Everything in the records except the pictures needs to be printed again exactly.

■ Records to process ■
━━━━
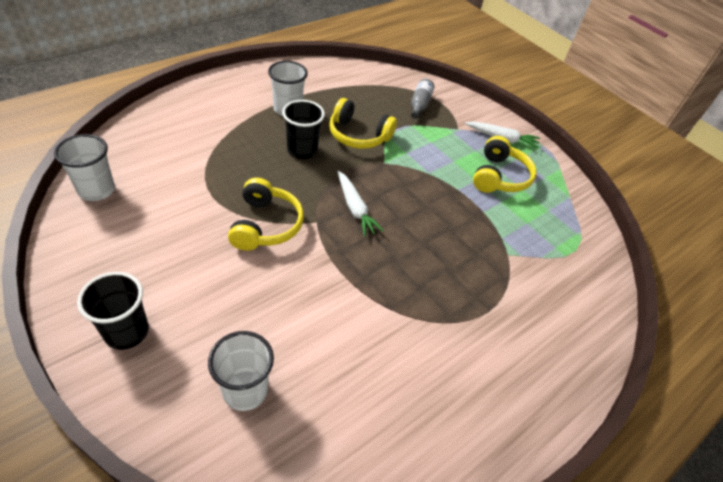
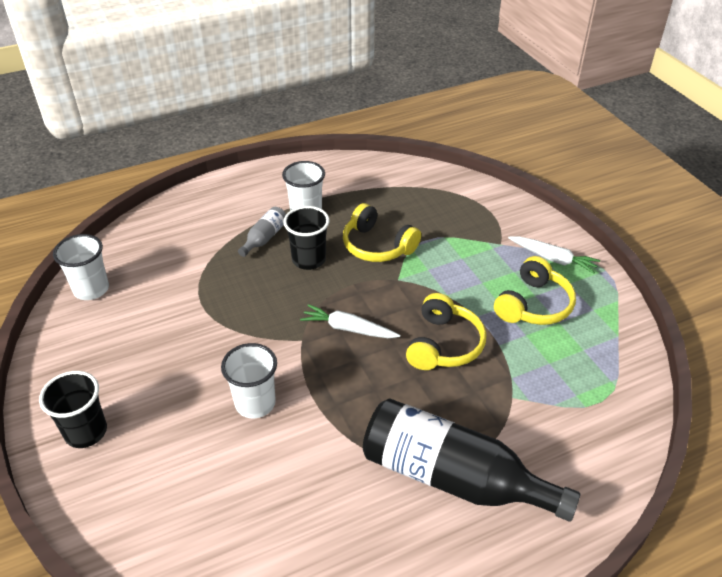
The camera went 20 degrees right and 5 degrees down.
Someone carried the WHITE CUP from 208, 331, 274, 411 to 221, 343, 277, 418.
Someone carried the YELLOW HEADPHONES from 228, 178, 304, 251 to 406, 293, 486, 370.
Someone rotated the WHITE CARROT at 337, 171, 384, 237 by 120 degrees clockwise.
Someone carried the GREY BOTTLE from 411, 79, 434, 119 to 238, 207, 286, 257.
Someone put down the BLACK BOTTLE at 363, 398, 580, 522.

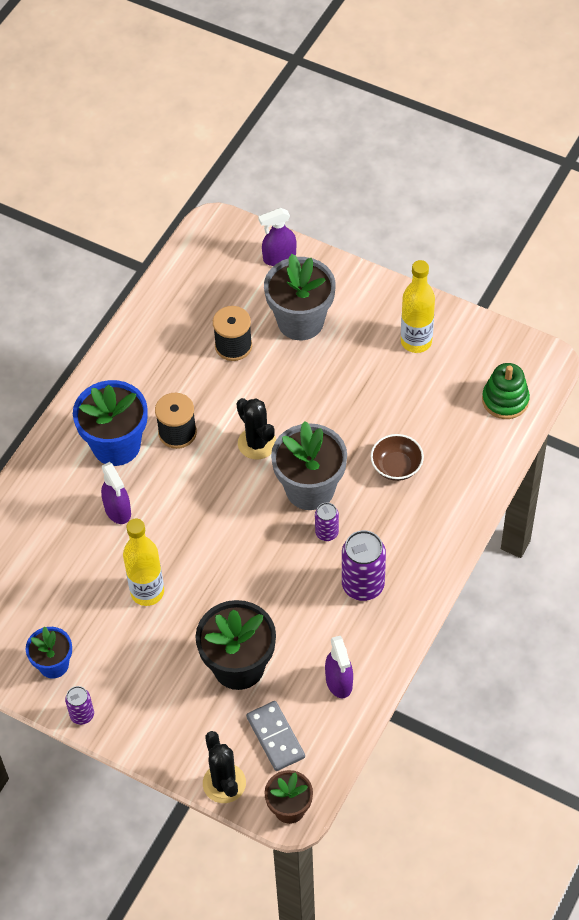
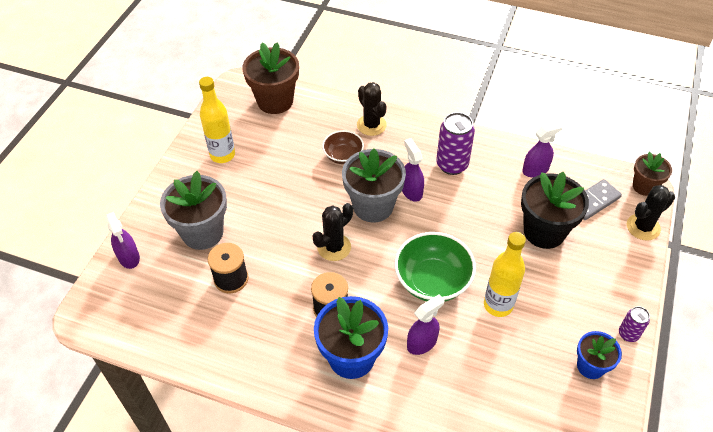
The camera went 100 degrees left and 5 degrees down.
Someone swapped the PURPLE CAN at 315, 502, 339, 541 for the PURPLE SPRAY BOTTLE at 402, 138, 424, 202.
Someone swapped the GREEN STACKING TOY at 482, 363, 530, 419 for the BROWN FLOWER POT at 242, 42, 299, 114.
Someone put down the BLACK CACTUS at 357, 82, 387, 136.
Someone put down the GREEN BOWL at 394, 232, 476, 302.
━━━━
■ Task answer ■
The camera went 20 degrees right and 5 degrees down.
Someone carried the WHITE CUP from 208, 331, 274, 411 to 221, 343, 277, 418.
Someone carried the YELLOW HEADPHONES from 228, 178, 304, 251 to 406, 293, 486, 370.
Someone rotated the WHITE CARROT at 337, 171, 384, 237 by 120 degrees clockwise.
Someone carried the GREY BOTTLE from 411, 79, 434, 119 to 238, 207, 286, 257.
Someone put down the BLACK BOTTLE at 363, 398, 580, 522.

The camera went 100 degrees left and 5 degrees down.
Someone swapped the PURPLE CAN at 315, 502, 339, 541 for the PURPLE SPRAY BOTTLE at 402, 138, 424, 202.
Someone swapped the GREEN STACKING TOY at 482, 363, 530, 419 for the BROWN FLOWER POT at 242, 42, 299, 114.
Someone put down the BLACK CACTUS at 357, 82, 387, 136.
Someone put down the GREEN BOWL at 394, 232, 476, 302.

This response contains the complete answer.